__WHAT IS NEEDED__. Repeat the lines from the one containing "turquoise carton: 0 -> 1" through the last line of the data, exactly, pictures omitted.

__AVAILABLE RECORDS__.
--
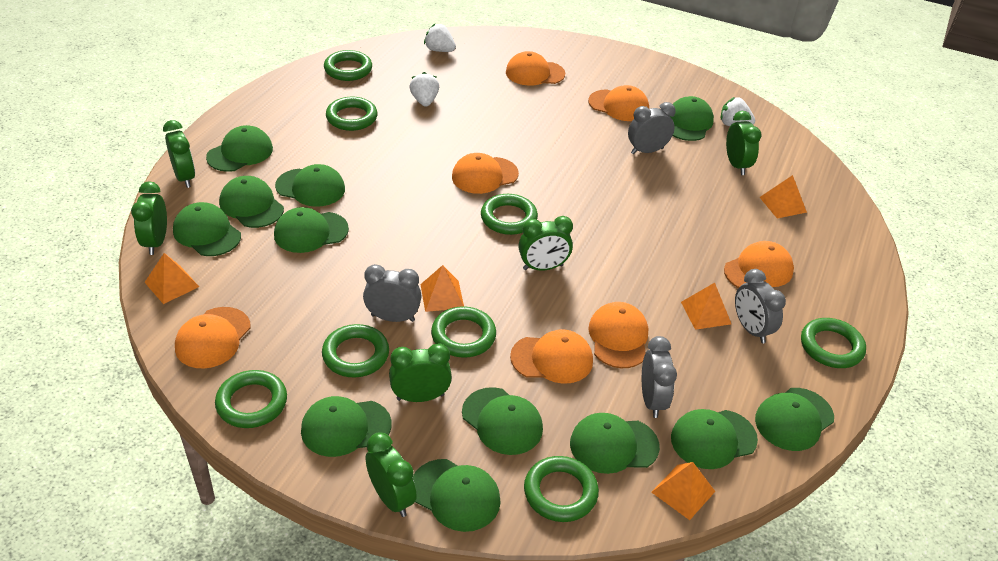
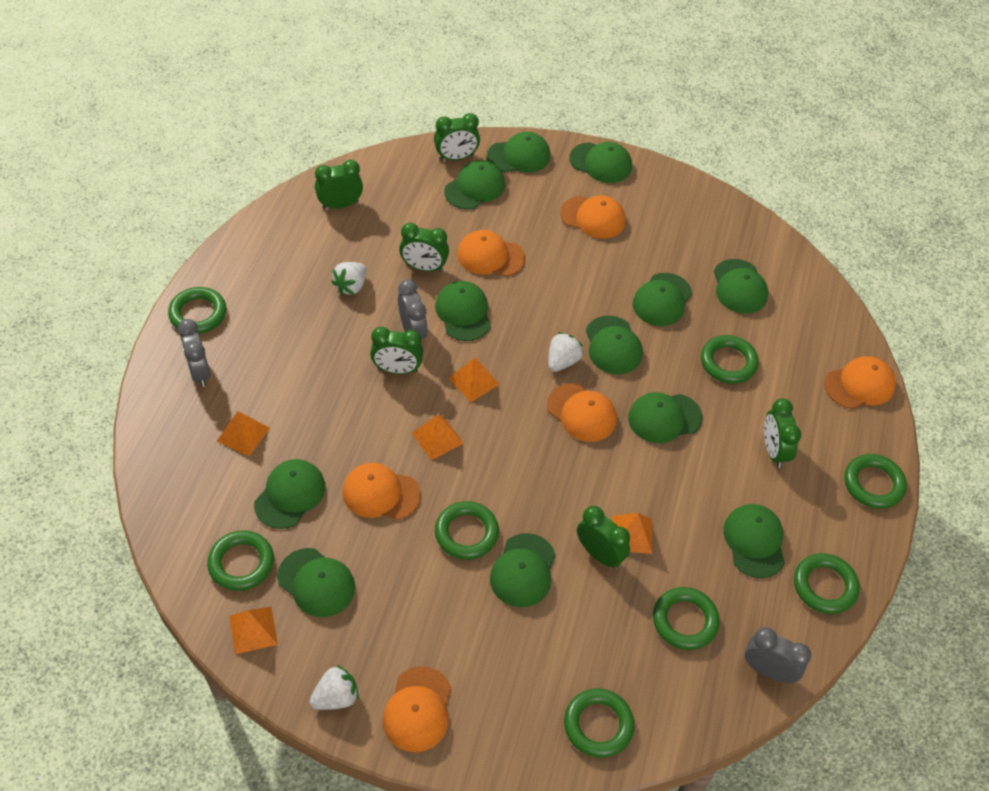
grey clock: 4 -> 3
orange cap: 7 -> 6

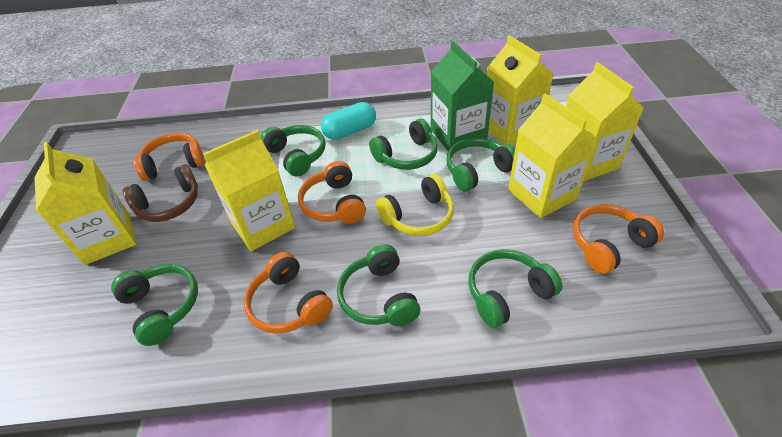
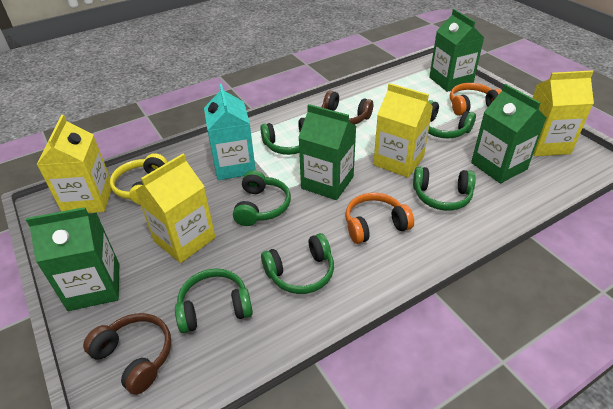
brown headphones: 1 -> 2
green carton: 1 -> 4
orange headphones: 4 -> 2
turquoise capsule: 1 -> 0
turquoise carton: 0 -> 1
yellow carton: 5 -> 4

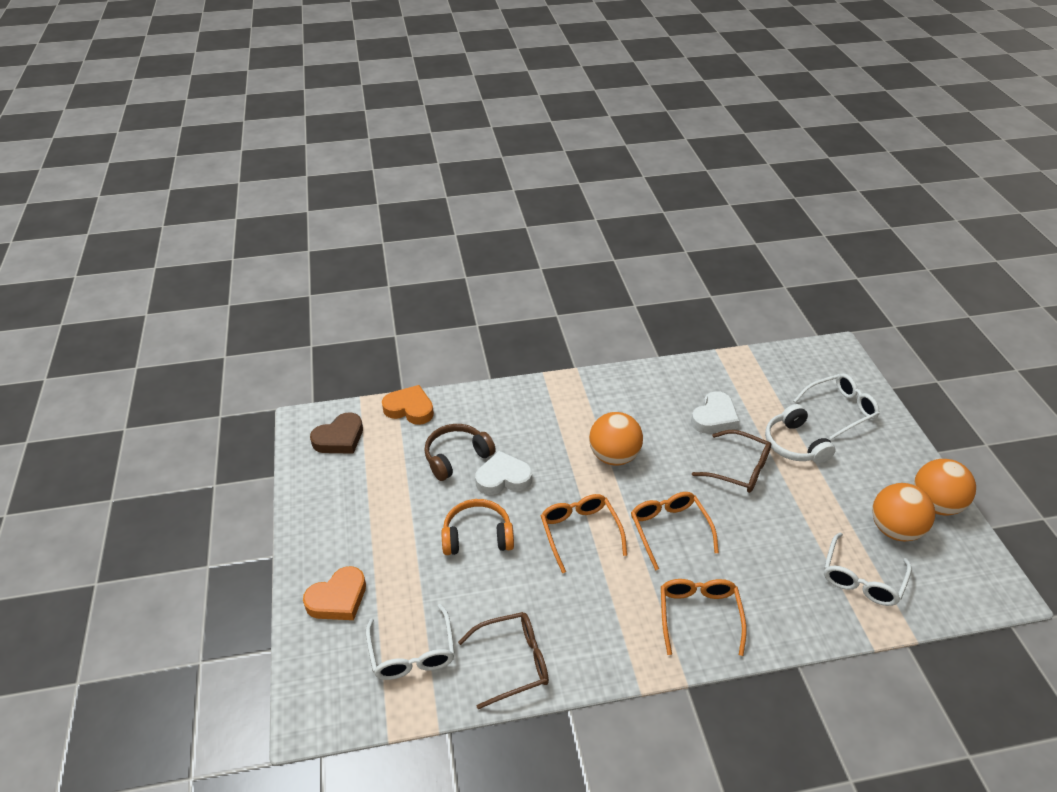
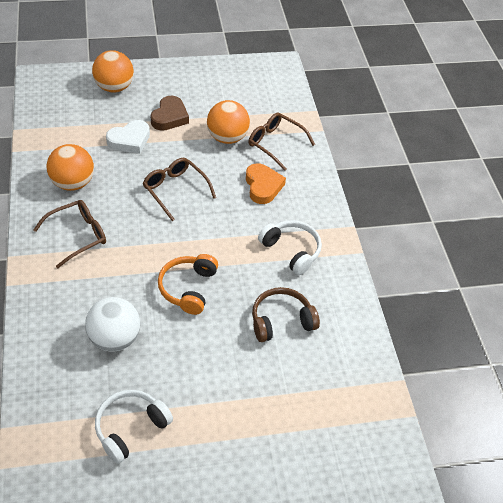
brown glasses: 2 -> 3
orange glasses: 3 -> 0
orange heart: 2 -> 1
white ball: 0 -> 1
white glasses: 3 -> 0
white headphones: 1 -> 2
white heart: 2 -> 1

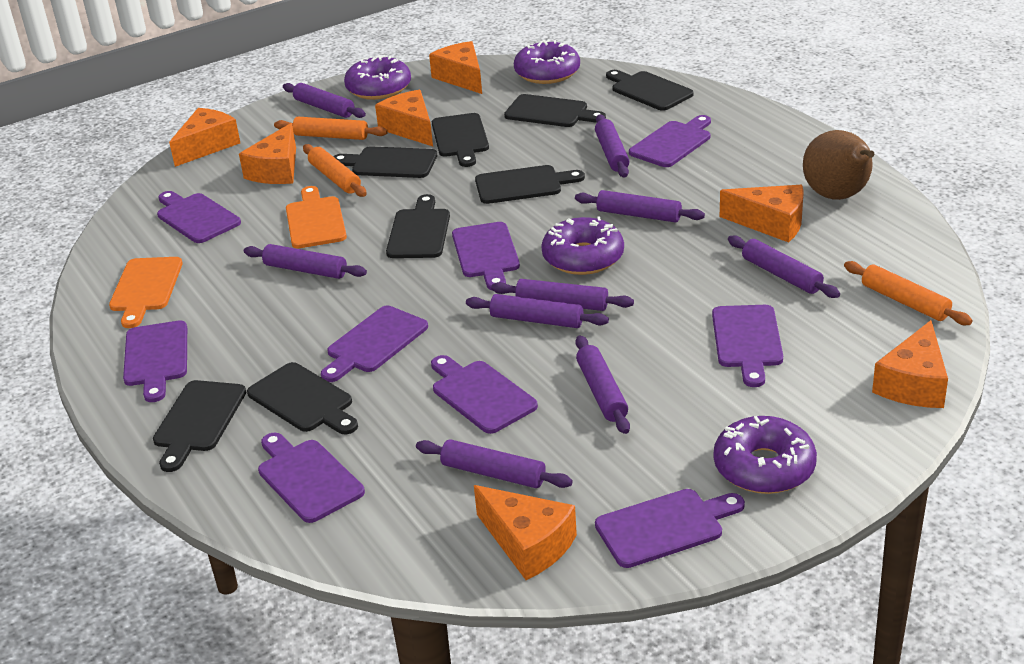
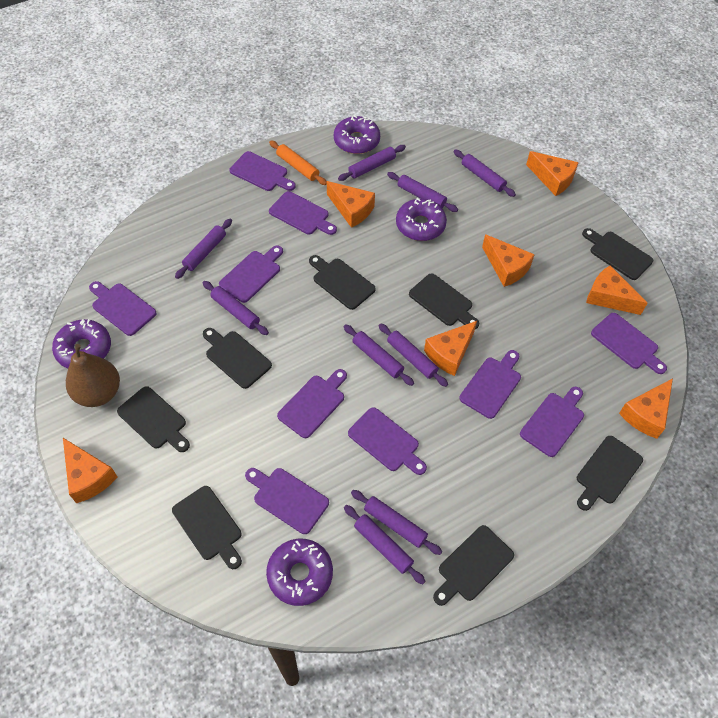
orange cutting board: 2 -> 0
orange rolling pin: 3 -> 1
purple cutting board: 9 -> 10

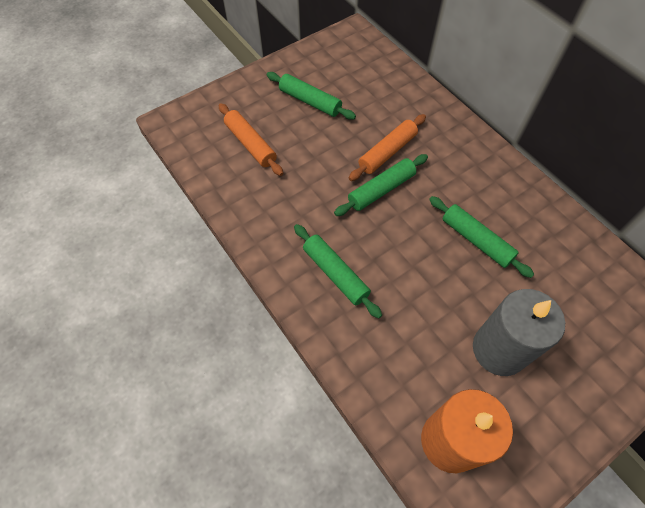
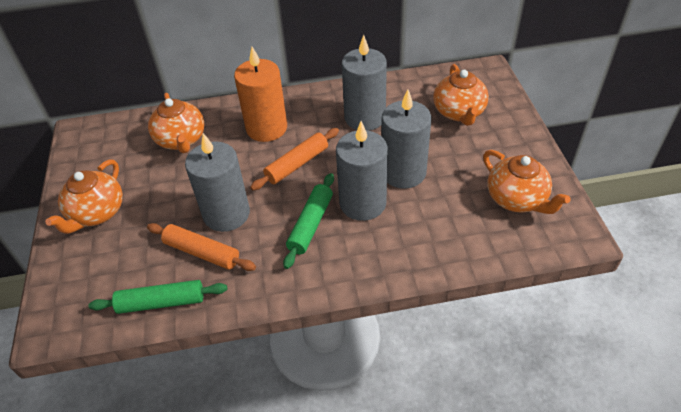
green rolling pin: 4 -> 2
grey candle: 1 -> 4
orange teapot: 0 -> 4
--
__EXERCISE OUTPUT__.
turquoise carton: 0 -> 1
yellow carton: 5 -> 4

brown glasses: 2 -> 3
orange glasses: 3 -> 0
orange heart: 2 -> 1
white ball: 0 -> 1
white glasses: 3 -> 0
white headphones: 1 -> 2
white heart: 2 -> 1

orange cutting board: 2 -> 0
orange rolling pin: 3 -> 1
purple cutting board: 9 -> 10

green rolling pin: 4 -> 2
grey candle: 1 -> 4
orange teapot: 0 -> 4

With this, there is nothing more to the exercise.